◆ Exercise
Lines of the listing that contain "AGND" need to be copied.
= Beginning of Section =
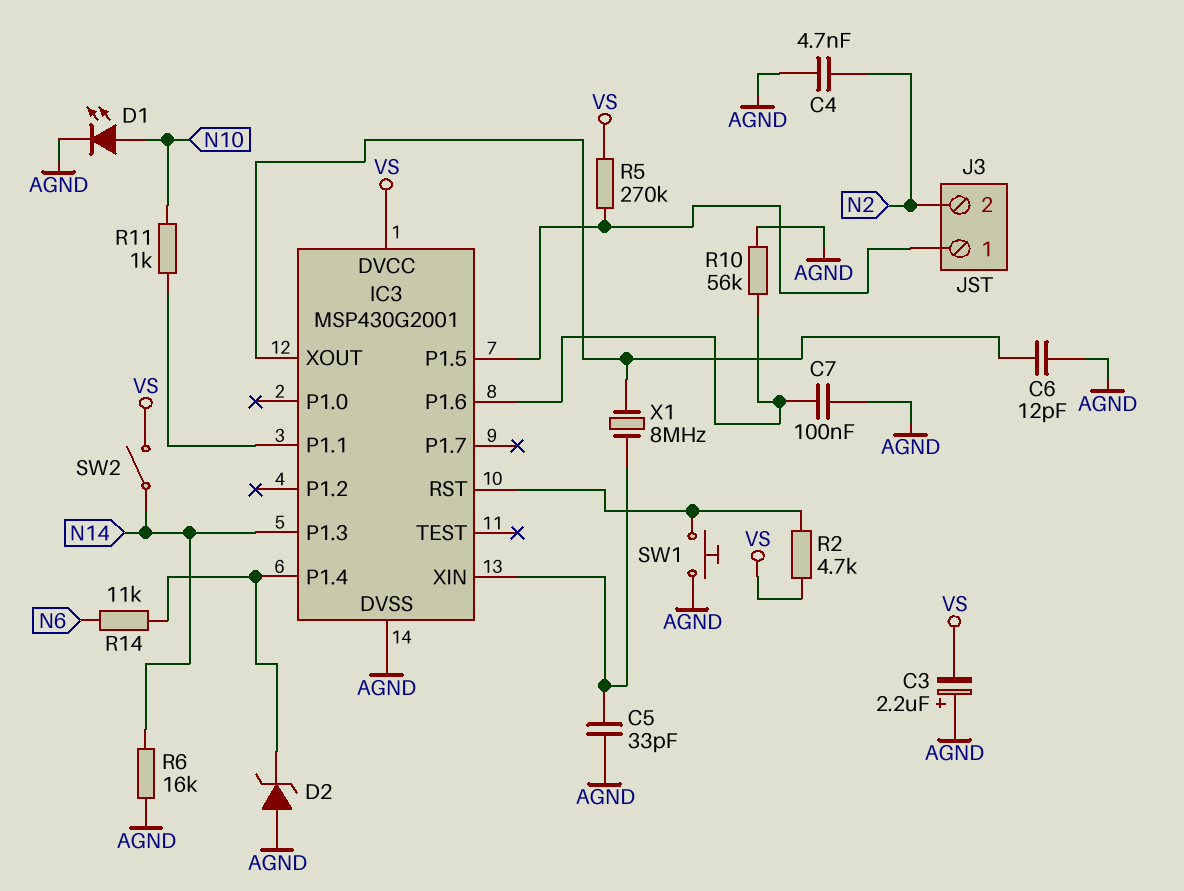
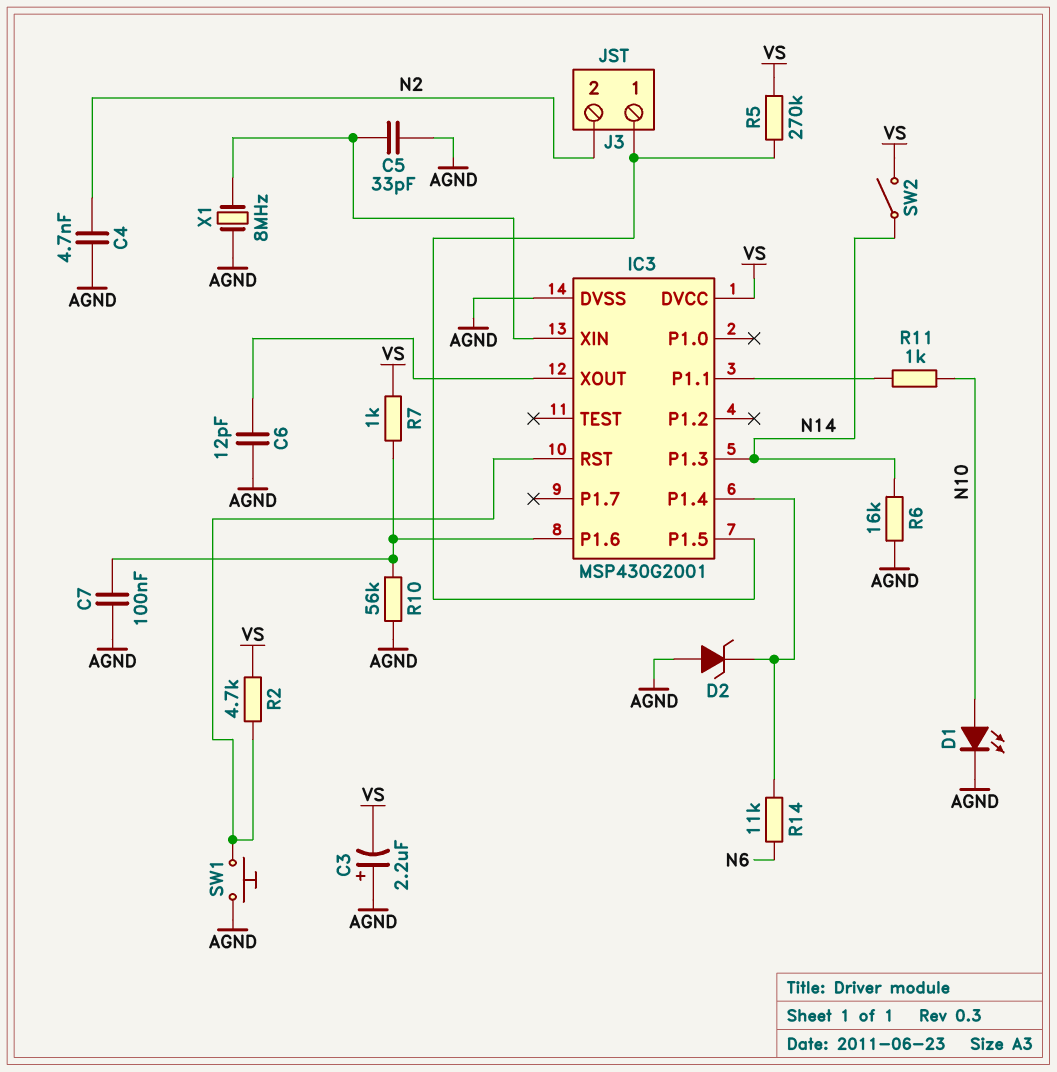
R7: none -> 1k (IC3/P1.6, VS)
X1: 8MHz (IC3/XIN, IC3/XOUT) -> 8MHz (AGND, IC3/XIN)

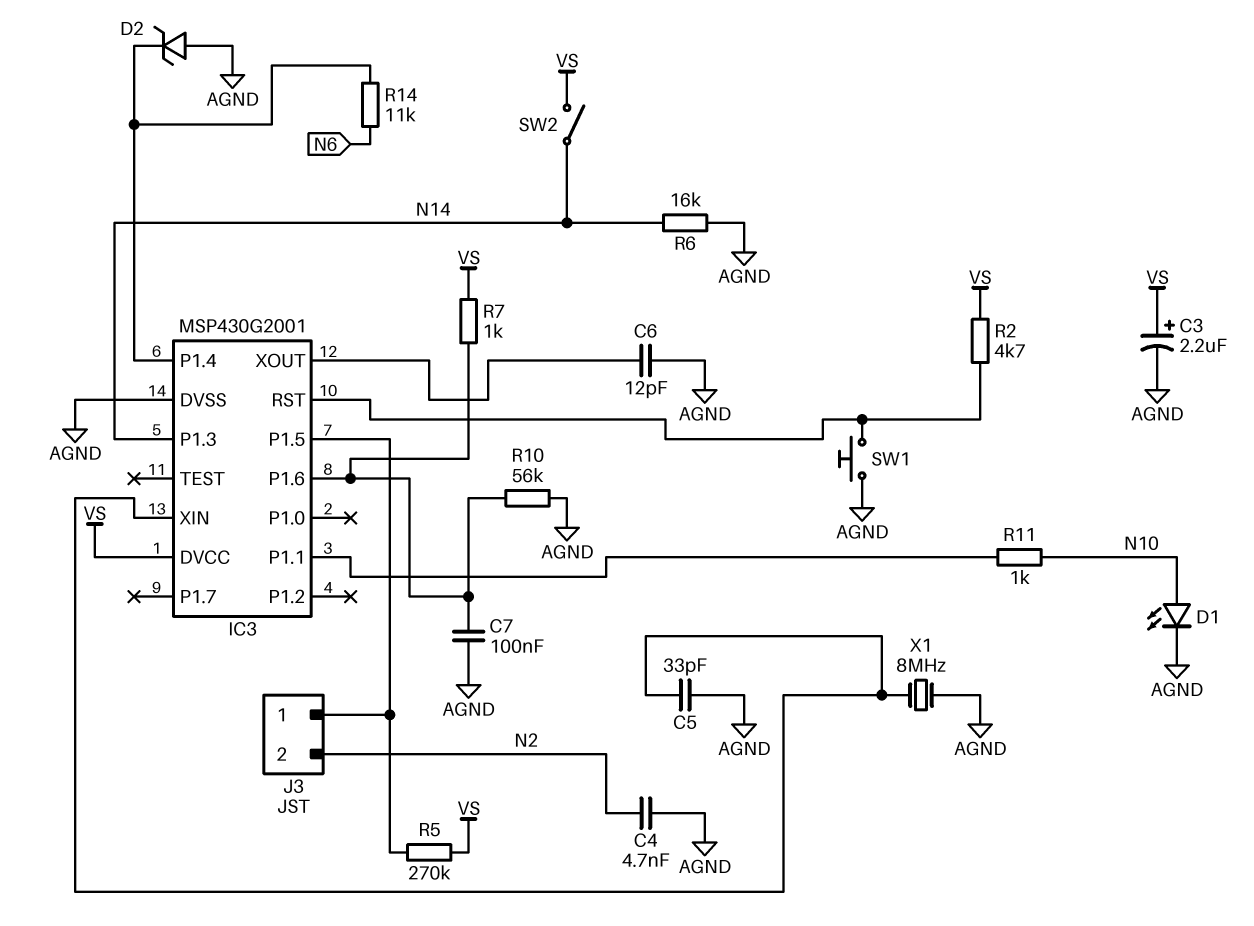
C3: 2.2uF (plus AGND, minus VS) -> 2.2uF (plus VS, minus AGND)

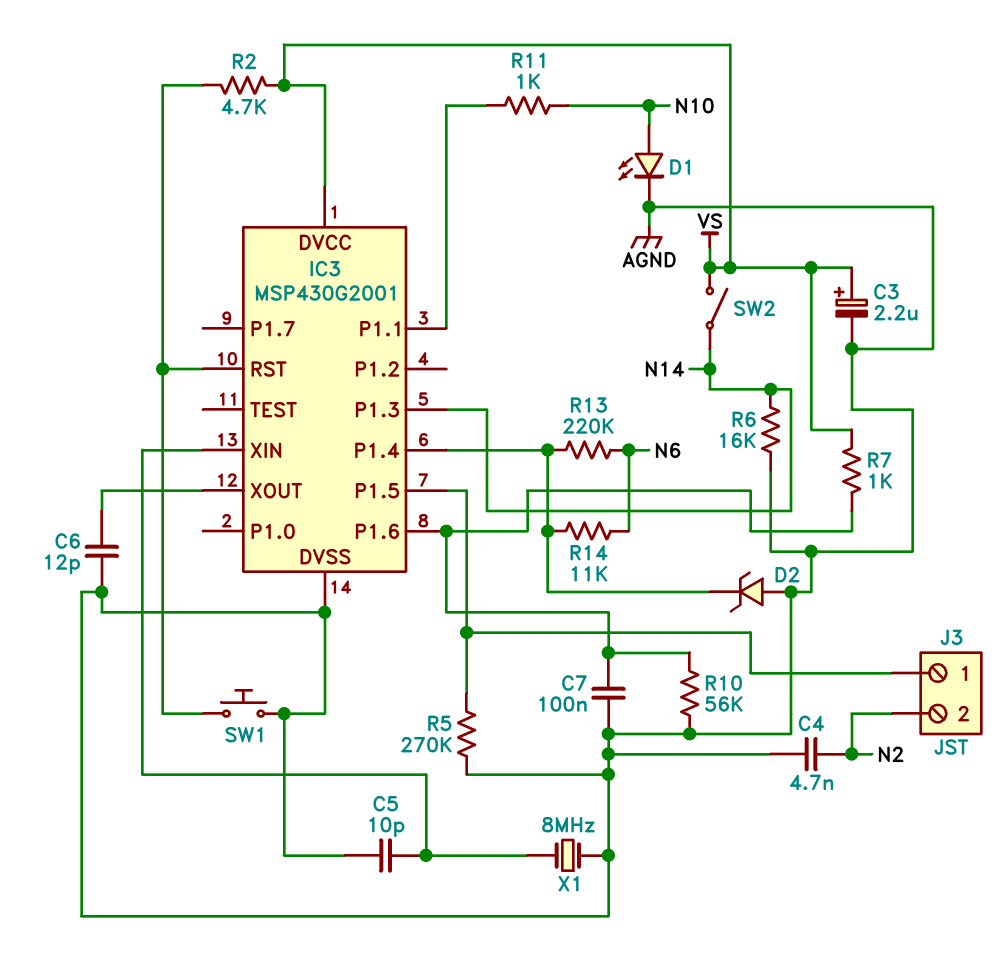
C5: 33pF (AGND, IC3/XIN) -> 10pF (AGND, IC3/XIN)
R5: 270k (IC3/P1.5, VS) -> 270k (AGND, IC3/P1.5)
R13: none -> 220k (IC3/P1.4, N6)

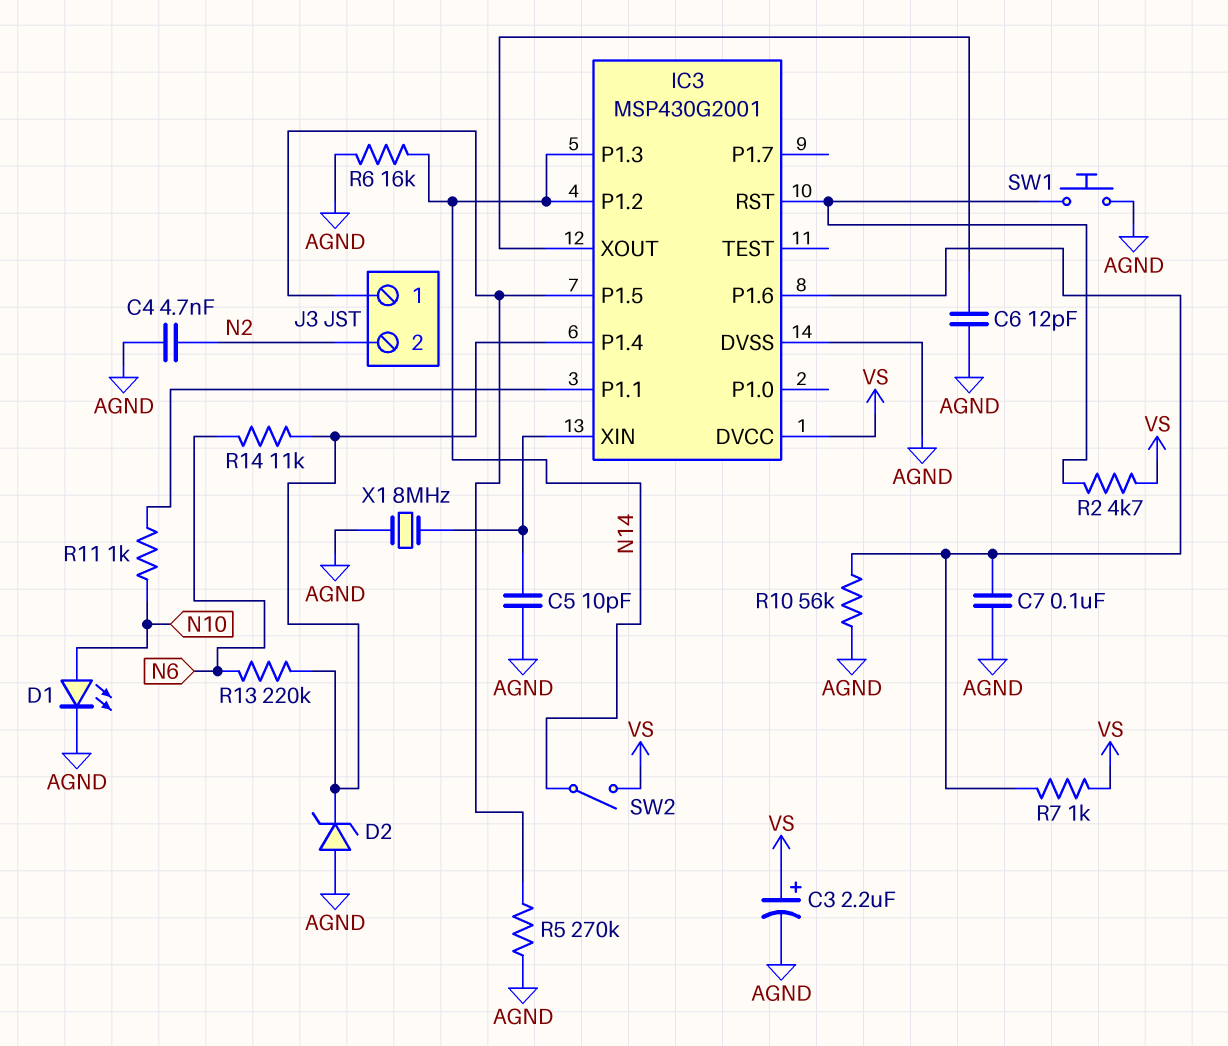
IC3 pin P1.2: none -> N14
= End of Section =
◆ Answer box
X1: 8MHz (IC3/XIN, IC3/XOUT) -> 8MHz (AGND, IC3/XIN)
C3: 2.2uF (plus AGND, minus VS) -> 2.2uF (plus VS, minus AGND)
C5: 33pF (AGND, IC3/XIN) -> 10pF (AGND, IC3/XIN)
R5: 270k (IC3/P1.5, VS) -> 270k (AGND, IC3/P1.5)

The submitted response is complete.